## Input records
★ ★ ★

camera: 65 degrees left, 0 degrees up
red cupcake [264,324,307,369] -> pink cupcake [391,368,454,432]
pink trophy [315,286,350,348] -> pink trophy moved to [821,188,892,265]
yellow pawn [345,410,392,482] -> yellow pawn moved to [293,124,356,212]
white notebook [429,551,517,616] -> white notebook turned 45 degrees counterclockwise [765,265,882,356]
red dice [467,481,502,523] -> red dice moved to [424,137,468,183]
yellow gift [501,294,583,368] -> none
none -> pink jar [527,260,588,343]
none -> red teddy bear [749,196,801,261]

★ ★ ★

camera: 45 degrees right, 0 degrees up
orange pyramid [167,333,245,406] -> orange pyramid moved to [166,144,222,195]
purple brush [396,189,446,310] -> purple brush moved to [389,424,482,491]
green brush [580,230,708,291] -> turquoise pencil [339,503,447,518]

★ ★ ★

## Task brief
Look back at the entries above and repeat, unchanged, every line from the line holding "yellow gift [501,294,583,368] -> none" through the line holding "none -> red teddy bear [749,196,801,261]".

## Written response
yellow gift [501,294,583,368] -> none
none -> pink jar [527,260,588,343]
none -> red teddy bear [749,196,801,261]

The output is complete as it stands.